/---
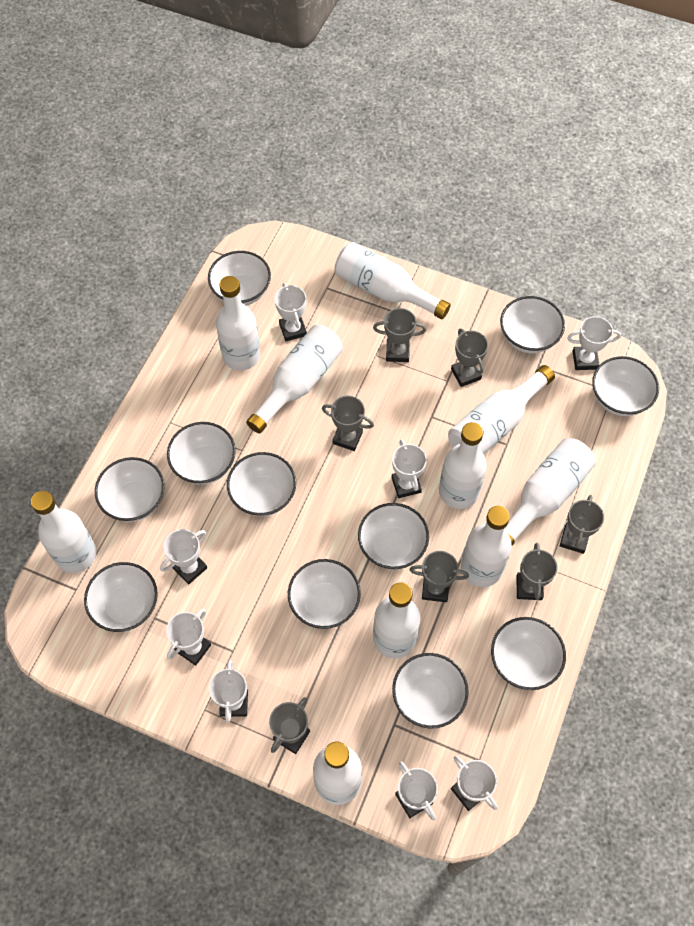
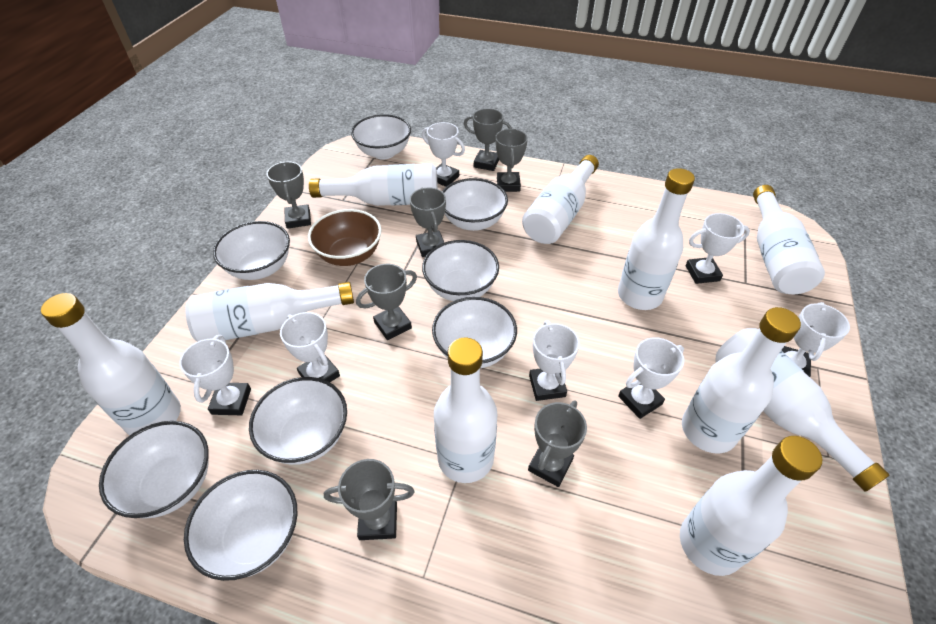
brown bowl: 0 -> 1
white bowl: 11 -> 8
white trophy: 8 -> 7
\---
/---
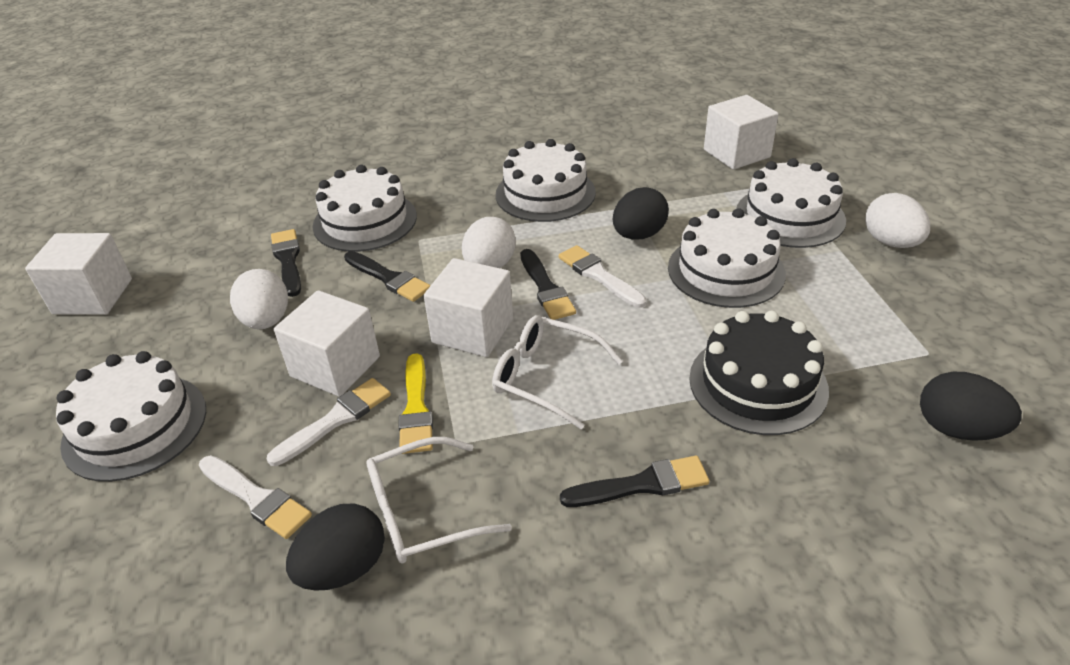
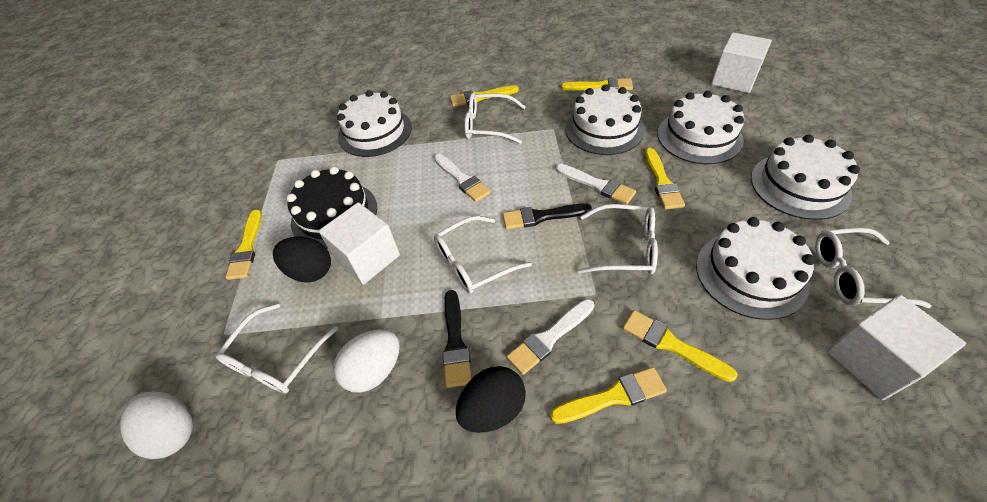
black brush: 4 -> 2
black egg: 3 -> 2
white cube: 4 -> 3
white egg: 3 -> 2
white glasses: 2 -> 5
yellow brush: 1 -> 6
\---
**WHAT IS EXPECTED**
When you reach the line containing "black brush: 4 -> 2" in the data above, start copying exactly, and stop after the line containing "yellow brush: 1 -> 6".

**TASK RESULT**
black brush: 4 -> 2
black egg: 3 -> 2
white cube: 4 -> 3
white egg: 3 -> 2
white glasses: 2 -> 5
yellow brush: 1 -> 6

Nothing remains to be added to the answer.